» Saved entries
##########

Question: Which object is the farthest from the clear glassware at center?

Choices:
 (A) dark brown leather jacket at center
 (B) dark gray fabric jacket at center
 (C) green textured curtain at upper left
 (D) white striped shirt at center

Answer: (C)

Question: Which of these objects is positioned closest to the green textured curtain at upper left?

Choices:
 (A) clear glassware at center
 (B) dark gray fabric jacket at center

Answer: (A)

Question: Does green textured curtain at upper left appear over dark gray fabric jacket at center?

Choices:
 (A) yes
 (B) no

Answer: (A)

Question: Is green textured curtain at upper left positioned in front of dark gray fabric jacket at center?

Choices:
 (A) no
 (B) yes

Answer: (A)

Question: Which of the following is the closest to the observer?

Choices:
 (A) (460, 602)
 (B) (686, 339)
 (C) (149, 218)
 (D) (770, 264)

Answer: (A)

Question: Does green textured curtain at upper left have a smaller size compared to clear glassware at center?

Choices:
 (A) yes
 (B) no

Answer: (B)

##########

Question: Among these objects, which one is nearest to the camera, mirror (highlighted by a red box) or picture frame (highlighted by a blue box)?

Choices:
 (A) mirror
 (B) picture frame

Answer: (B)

##########

Copy the lines of the entries above word for word, starting at the line containing "Question: Which object" and ending at the line containing "Answer: (C)", with both of those lines included.

» ANSWER BOX
Question: Which object is the farthest from the clear glassware at center?

Choices:
 (A) dark brown leather jacket at center
 (B) dark gray fabric jacket at center
 (C) green textured curtain at upper left
 (D) white striped shirt at center

Answer: (C)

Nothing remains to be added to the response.